## WHAT YOU WILL DO
Quote the entries below from the line with "(514, 342) = (393, 135): brown" through the line with "(410, 82) = (165, 455): blue pyramid -> none", both ends included, and only those lines.

## Before-and-after object listings
------------

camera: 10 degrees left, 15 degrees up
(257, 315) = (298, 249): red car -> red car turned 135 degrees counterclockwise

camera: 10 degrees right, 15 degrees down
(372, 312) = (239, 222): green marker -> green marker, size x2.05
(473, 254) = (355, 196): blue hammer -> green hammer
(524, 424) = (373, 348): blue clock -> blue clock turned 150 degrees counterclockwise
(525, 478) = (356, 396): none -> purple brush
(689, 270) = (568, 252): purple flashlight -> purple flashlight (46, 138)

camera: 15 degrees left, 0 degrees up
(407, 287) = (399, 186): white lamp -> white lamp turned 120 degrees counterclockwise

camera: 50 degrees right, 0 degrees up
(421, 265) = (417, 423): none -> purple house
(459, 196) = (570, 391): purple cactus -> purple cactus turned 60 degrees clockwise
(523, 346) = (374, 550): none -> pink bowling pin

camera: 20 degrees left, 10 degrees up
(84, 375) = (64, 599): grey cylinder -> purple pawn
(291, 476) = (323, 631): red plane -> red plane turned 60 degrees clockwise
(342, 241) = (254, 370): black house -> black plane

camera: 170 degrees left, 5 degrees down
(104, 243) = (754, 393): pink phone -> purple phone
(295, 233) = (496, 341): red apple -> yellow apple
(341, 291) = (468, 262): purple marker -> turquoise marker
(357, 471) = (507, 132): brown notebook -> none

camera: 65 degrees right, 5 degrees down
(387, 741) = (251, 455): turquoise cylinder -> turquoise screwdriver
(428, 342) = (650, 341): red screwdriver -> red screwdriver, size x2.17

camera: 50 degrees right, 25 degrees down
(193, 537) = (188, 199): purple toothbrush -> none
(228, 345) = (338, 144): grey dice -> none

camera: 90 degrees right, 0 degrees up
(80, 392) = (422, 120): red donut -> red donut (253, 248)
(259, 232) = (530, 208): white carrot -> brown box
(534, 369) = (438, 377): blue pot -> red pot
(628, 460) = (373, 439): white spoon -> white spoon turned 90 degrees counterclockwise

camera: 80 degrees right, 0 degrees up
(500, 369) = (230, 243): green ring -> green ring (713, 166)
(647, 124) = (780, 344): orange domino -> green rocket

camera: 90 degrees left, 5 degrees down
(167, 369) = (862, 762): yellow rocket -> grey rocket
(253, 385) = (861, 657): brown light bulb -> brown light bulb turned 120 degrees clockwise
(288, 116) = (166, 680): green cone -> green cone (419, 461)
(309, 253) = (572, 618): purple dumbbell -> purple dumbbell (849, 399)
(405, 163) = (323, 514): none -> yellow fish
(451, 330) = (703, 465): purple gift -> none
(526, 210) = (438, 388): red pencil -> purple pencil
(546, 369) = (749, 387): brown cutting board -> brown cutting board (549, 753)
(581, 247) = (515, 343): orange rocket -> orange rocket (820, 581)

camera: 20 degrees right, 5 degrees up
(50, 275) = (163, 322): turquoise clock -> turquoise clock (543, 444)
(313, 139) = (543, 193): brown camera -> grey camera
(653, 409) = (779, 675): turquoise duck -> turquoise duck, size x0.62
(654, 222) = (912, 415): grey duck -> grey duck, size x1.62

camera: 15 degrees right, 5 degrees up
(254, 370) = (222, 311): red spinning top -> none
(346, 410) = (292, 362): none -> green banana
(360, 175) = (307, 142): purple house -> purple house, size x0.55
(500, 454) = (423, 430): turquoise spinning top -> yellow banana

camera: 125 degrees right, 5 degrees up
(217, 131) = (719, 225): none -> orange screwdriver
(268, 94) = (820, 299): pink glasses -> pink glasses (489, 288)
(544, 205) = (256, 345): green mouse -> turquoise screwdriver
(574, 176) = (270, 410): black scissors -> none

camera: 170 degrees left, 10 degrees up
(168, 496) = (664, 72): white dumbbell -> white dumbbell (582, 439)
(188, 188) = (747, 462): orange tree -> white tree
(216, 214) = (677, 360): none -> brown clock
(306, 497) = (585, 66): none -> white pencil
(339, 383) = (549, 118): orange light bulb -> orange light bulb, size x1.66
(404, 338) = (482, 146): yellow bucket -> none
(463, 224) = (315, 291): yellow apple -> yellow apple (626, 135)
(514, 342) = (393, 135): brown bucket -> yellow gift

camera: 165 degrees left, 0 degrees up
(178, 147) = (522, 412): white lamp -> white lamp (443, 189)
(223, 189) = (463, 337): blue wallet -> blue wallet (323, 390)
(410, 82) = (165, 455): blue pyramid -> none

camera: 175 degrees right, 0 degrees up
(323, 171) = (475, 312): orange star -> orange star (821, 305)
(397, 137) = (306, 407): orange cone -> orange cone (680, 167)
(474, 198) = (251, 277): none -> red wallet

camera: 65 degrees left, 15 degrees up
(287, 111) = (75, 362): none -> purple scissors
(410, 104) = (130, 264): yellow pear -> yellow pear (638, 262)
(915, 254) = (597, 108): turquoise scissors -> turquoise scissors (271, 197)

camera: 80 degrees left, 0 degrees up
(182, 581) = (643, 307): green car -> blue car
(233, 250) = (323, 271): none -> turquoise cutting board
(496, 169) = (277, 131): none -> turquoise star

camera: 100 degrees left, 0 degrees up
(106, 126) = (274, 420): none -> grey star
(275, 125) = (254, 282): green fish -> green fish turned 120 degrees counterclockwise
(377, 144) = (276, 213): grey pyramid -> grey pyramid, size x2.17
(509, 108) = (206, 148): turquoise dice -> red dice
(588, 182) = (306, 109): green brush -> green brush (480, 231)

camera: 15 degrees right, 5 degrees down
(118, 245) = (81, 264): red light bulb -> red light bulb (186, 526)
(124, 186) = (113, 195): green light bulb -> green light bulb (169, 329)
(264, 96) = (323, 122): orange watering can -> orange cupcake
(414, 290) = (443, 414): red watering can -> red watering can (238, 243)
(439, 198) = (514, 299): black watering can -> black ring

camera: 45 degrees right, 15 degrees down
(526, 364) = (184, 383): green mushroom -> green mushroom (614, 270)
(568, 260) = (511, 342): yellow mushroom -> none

------------

## RESPONSE AREA
(514, 342) = (393, 135): brown bucket -> yellow gift

camera: 165 degrees left, 0 degrees up
(178, 147) = (522, 412): white lamp -> white lamp (443, 189)
(223, 189) = (463, 337): blue wallet -> blue wallet (323, 390)
(410, 82) = (165, 455): blue pyramid -> none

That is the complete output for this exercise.